*TASK ITEM*
Give back every line of the material exactly, as it appears below.

*ENTRIES SUPPLIED*
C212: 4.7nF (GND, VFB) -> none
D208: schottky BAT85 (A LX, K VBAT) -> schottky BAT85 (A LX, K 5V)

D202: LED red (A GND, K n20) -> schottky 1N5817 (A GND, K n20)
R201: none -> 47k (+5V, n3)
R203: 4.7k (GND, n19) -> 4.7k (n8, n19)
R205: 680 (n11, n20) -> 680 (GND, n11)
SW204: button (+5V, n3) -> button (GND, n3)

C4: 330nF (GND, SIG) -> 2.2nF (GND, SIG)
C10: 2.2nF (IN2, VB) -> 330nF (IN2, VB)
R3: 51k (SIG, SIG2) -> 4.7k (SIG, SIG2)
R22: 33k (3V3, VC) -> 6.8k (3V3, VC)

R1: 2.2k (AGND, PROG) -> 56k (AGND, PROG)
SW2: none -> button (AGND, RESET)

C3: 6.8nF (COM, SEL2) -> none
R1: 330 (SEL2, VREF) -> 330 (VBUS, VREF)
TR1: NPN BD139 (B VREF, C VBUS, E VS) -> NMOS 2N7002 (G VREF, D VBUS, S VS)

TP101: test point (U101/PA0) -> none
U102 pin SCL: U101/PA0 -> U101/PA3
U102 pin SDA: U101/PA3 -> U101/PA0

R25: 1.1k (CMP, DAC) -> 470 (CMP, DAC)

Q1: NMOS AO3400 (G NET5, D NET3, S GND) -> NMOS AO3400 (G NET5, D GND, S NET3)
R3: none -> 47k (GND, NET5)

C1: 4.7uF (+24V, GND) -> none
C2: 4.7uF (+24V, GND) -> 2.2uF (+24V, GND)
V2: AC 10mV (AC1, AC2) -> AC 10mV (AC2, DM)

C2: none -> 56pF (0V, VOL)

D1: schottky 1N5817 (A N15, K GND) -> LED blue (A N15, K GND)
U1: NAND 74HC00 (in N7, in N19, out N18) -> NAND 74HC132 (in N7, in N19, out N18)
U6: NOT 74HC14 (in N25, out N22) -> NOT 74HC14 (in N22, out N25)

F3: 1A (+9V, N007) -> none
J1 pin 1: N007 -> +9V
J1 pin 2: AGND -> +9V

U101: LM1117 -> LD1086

*SOLUTION TO THE PROBLEM*
C212: 4.7nF (GND, VFB) -> none
D208: schottky BAT85 (A LX, K VBAT) -> schottky BAT85 (A LX, K 5V)

D202: LED red (A GND, K n20) -> schottky 1N5817 (A GND, K n20)
R201: none -> 47k (+5V, n3)
R203: 4.7k (GND, n19) -> 4.7k (n8, n19)
R205: 680 (n11, n20) -> 680 (GND, n11)
SW204: button (+5V, n3) -> button (GND, n3)

C4: 330nF (GND, SIG) -> 2.2nF (GND, SIG)
C10: 2.2nF (IN2, VB) -> 330nF (IN2, VB)
R3: 51k (SIG, SIG2) -> 4.7k (SIG, SIG2)
R22: 33k (3V3, VC) -> 6.8k (3V3, VC)

R1: 2.2k (AGND, PROG) -> 56k (AGND, PROG)
SW2: none -> button (AGND, RESET)

C3: 6.8nF (COM, SEL2) -> none
R1: 330 (SEL2, VREF) -> 330 (VBUS, VREF)
TR1: NPN BD139 (B VREF, C VBUS, E VS) -> NMOS 2N7002 (G VREF, D VBUS, S VS)

TP101: test point (U101/PA0) -> none
U102 pin SCL: U101/PA0 -> U101/PA3
U102 pin SDA: U101/PA3 -> U101/PA0

R25: 1.1k (CMP, DAC) -> 470 (CMP, DAC)

Q1: NMOS AO3400 (G NET5, D NET3, S GND) -> NMOS AO3400 (G NET5, D GND, S NET3)
R3: none -> 47k (GND, NET5)

C1: 4.7uF (+24V, GND) -> none
C2: 4.7uF (+24V, GND) -> 2.2uF (+24V, GND)
V2: AC 10mV (AC1, AC2) -> AC 10mV (AC2, DM)

C2: none -> 56pF (0V, VOL)

D1: schottky 1N5817 (A N15, K GND) -> LED blue (A N15, K GND)
U1: NAND 74HC00 (in N7, in N19, out N18) -> NAND 74HC132 (in N7, in N19, out N18)
U6: NOT 74HC14 (in N25, out N22) -> NOT 74HC14 (in N22, out N25)

F3: 1A (+9V, N007) -> none
J1 pin 1: N007 -> +9V
J1 pin 2: AGND -> +9V

U101: LM1117 -> LD1086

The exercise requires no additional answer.